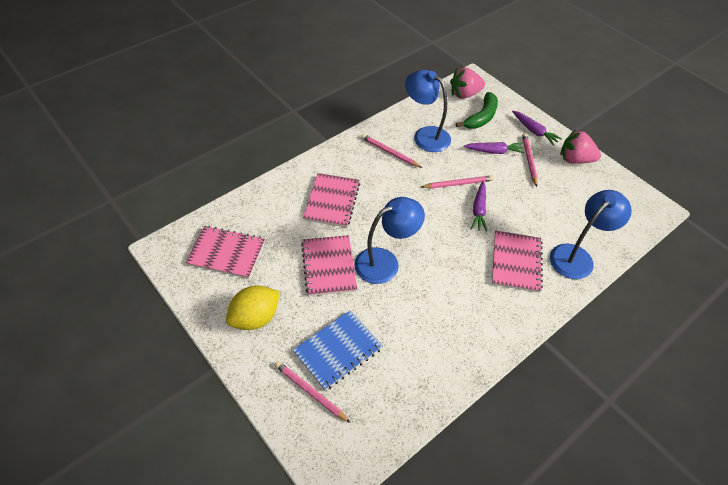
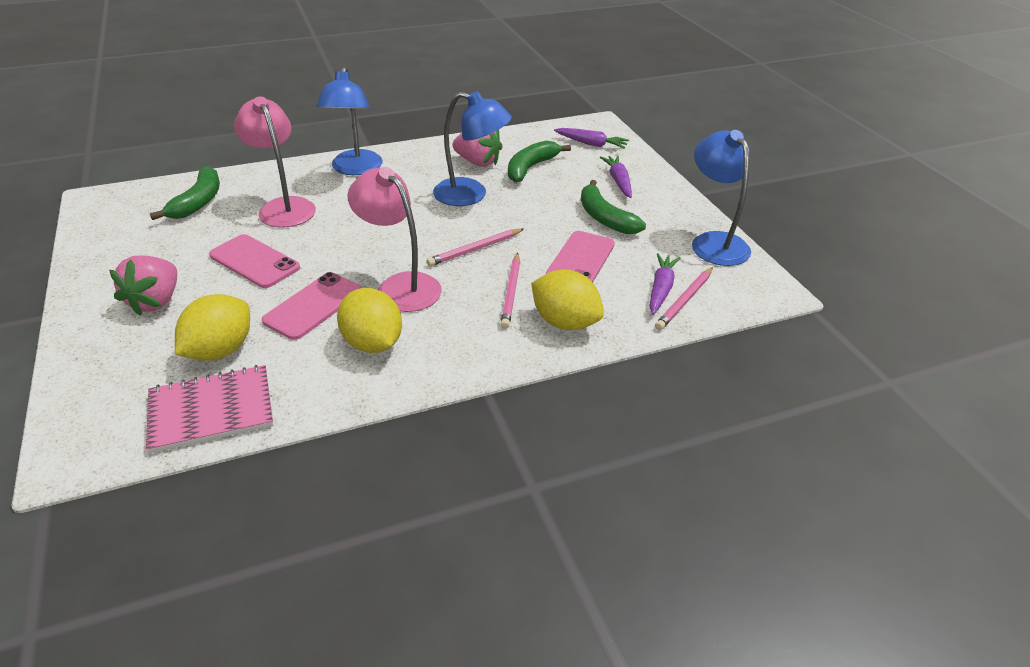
blue notebook: 1 -> 0
green banana: 1 -> 3
pink lamp: 0 -> 2
pink notebook: 4 -> 1
pink pencil: 4 -> 3
pink phone: 0 -> 3
yellow lemon: 1 -> 3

- - - - -

*What to produce*. Each entry should be repeated exactly as it appears; the pictures stay out.

*Answer to this problem*.
blue notebook: 1 -> 0
green banana: 1 -> 3
pink lamp: 0 -> 2
pink notebook: 4 -> 1
pink pencil: 4 -> 3
pink phone: 0 -> 3
yellow lemon: 1 -> 3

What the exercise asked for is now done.